**GIVEN INFORMATION:**
# # # # #

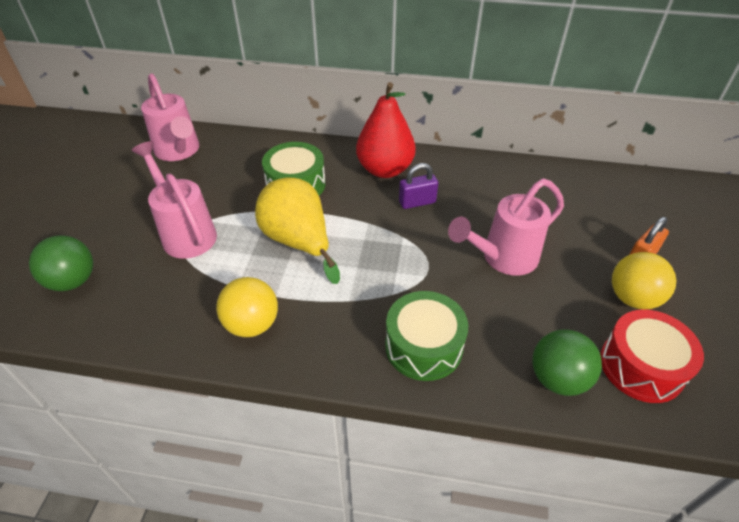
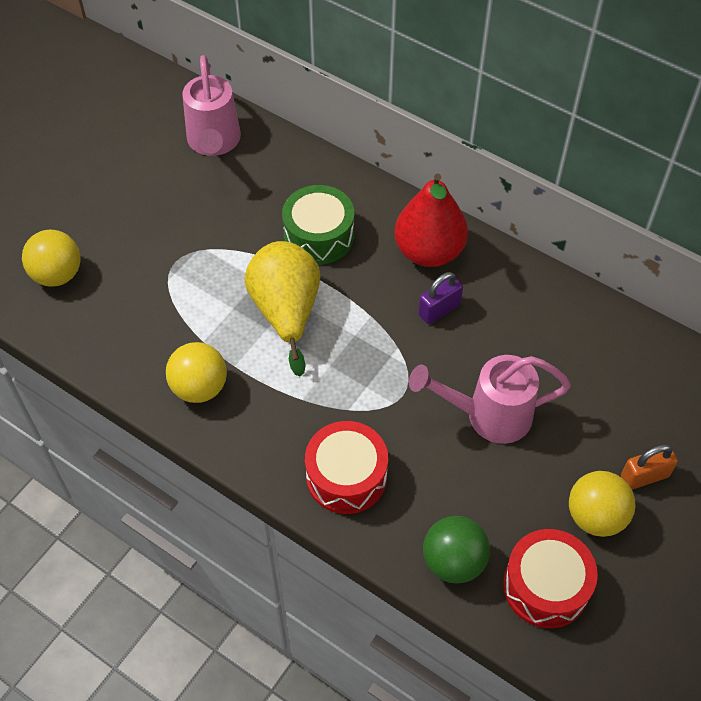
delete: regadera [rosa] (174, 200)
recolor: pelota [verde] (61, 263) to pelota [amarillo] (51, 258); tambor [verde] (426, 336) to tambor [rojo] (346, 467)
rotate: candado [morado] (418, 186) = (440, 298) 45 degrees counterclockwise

# # # # #

**YOUR TASK:**
Please restate word for word the lines of the material above, beginning with the one that holds "recolor: pelota [verde]" and ending with the last.

**RESPONSE:**
recolor: pelota [verde] (61, 263) to pelota [amarillo] (51, 258); tambor [verde] (426, 336) to tambor [rojo] (346, 467)
rotate: candado [morado] (418, 186) = (440, 298) 45 degrees counterclockwise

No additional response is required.